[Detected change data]
+ + + +
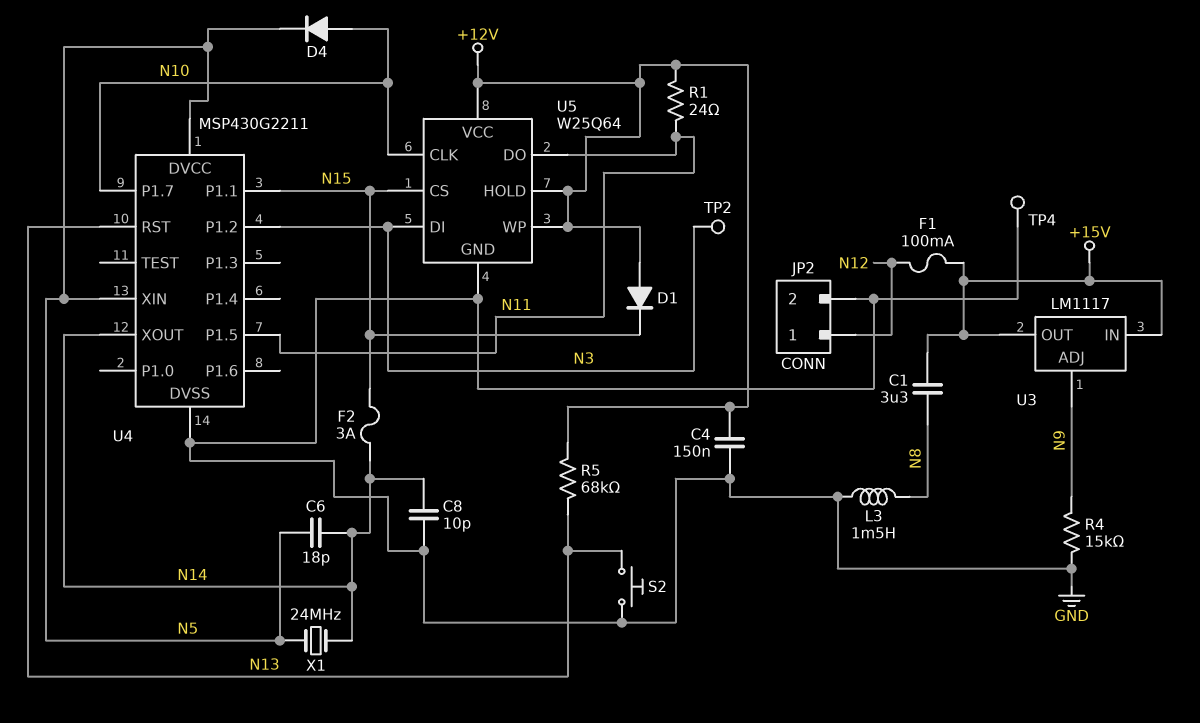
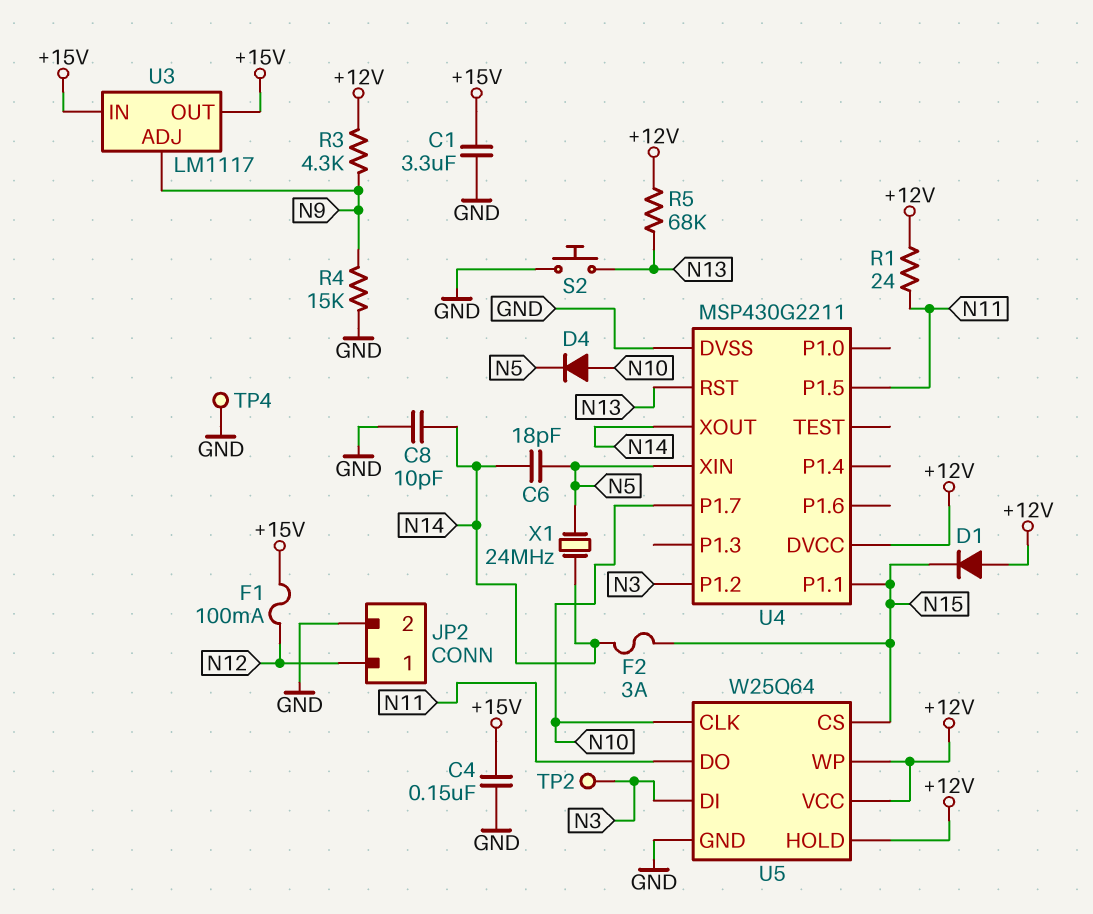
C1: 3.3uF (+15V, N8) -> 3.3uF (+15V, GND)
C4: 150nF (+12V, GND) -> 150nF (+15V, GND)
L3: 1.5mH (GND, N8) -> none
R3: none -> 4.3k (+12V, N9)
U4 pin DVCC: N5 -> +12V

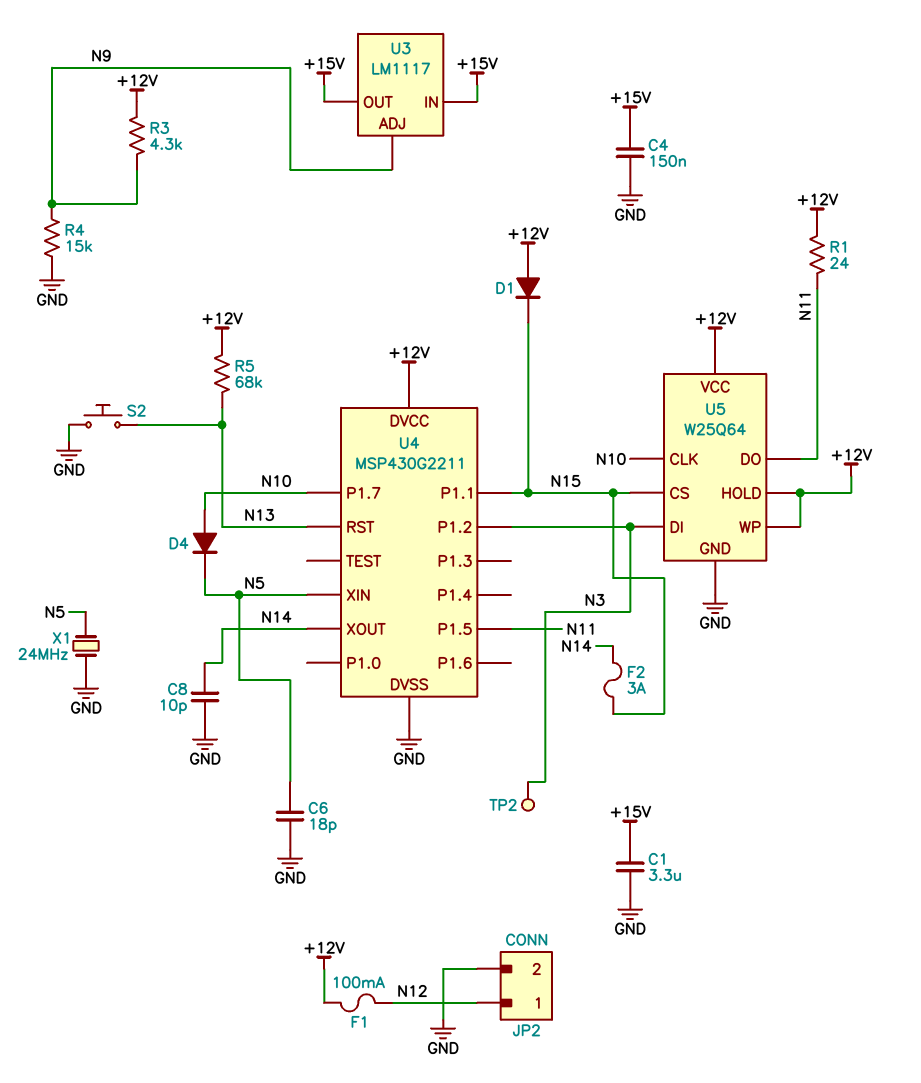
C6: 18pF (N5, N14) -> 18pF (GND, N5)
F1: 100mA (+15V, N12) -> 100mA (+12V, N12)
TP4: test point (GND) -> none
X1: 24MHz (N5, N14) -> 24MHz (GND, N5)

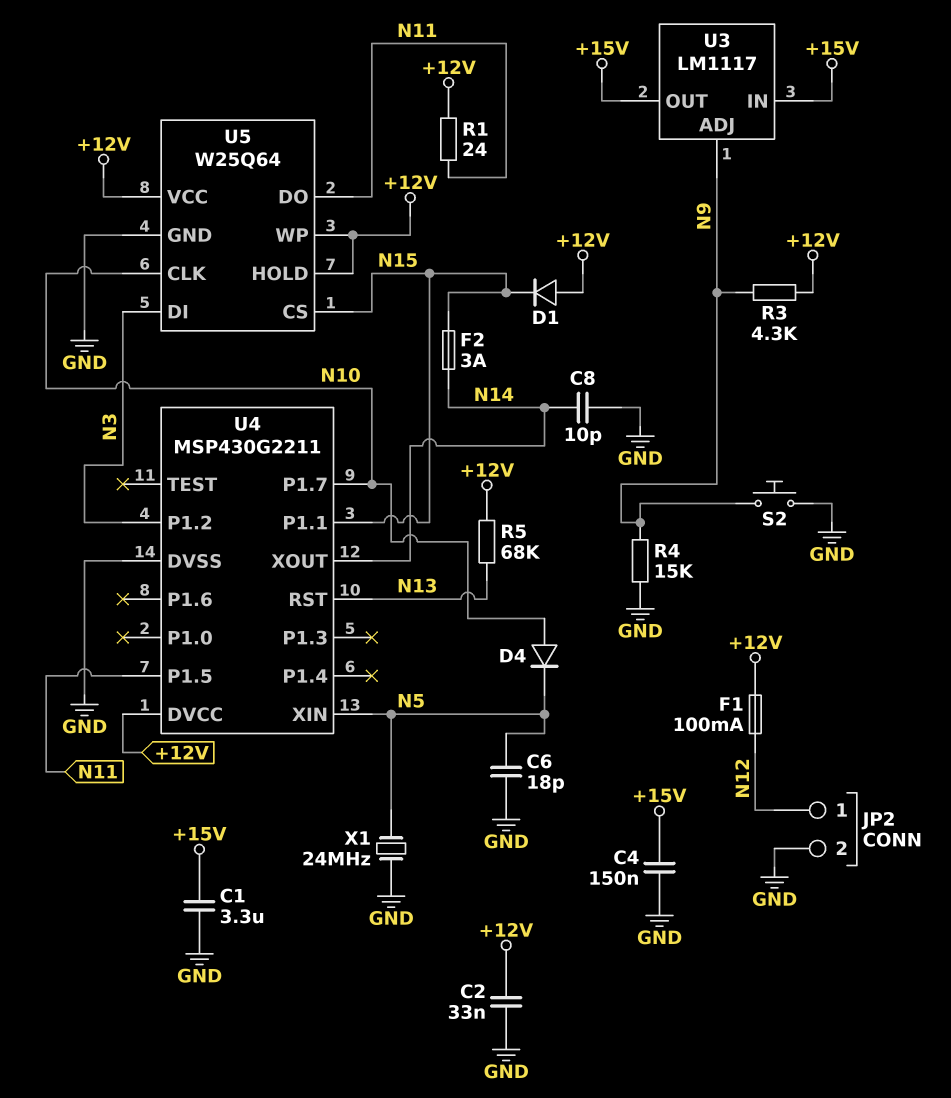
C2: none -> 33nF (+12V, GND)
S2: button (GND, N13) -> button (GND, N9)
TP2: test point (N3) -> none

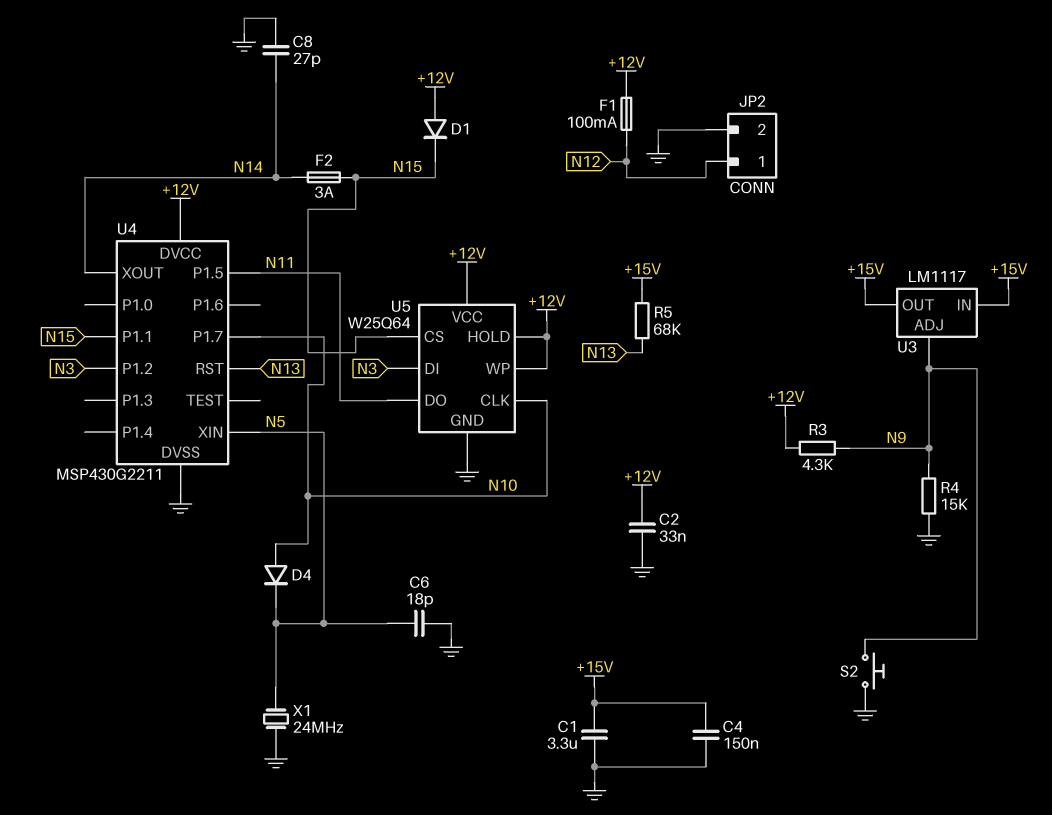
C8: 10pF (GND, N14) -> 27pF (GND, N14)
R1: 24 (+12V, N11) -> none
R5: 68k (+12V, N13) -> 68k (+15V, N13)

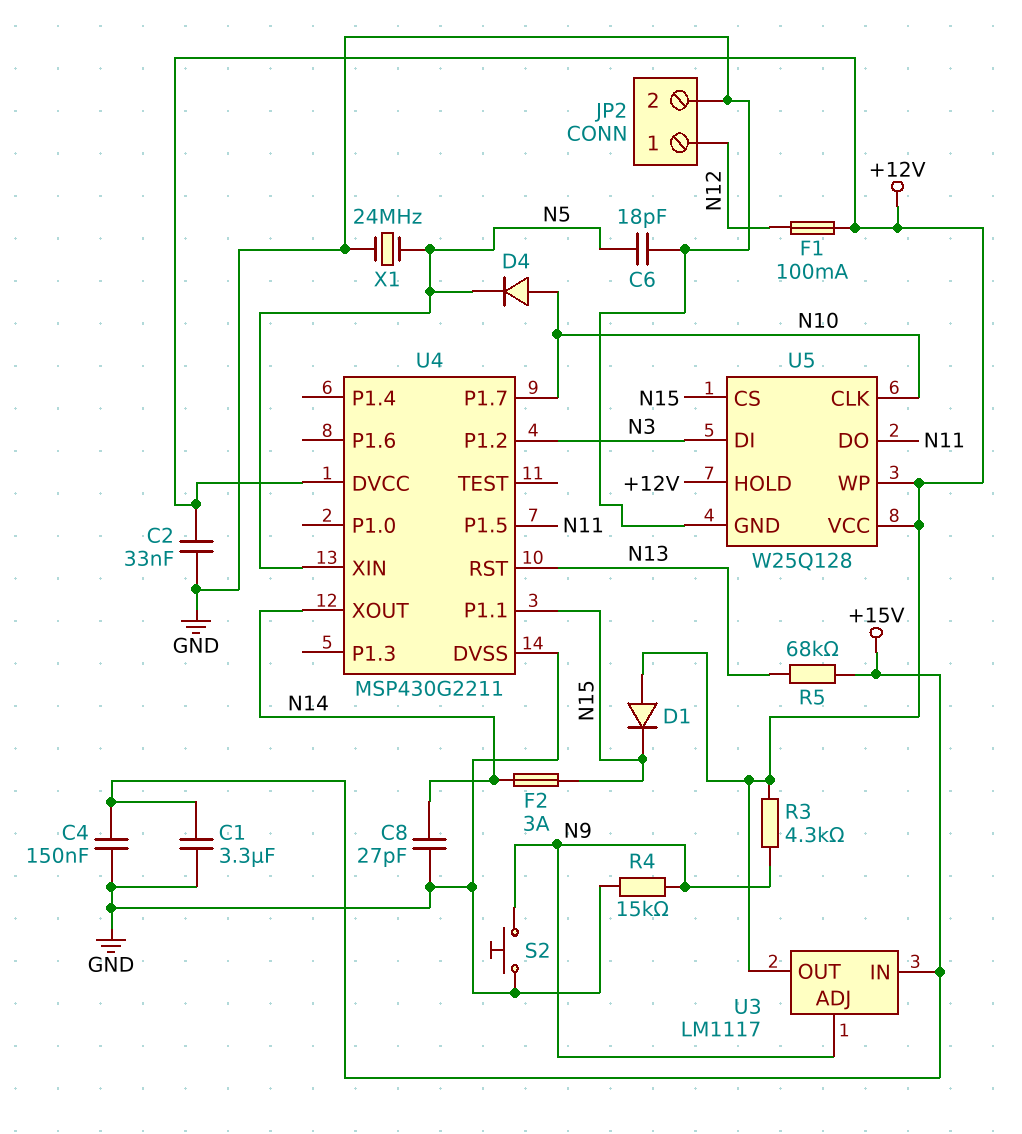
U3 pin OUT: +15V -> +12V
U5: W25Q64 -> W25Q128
+ + + +
## WHAT YOU WILL DO
What is the number of lines in the records that contain "test"? Answer with it alone.

## ANSWER SECTION
2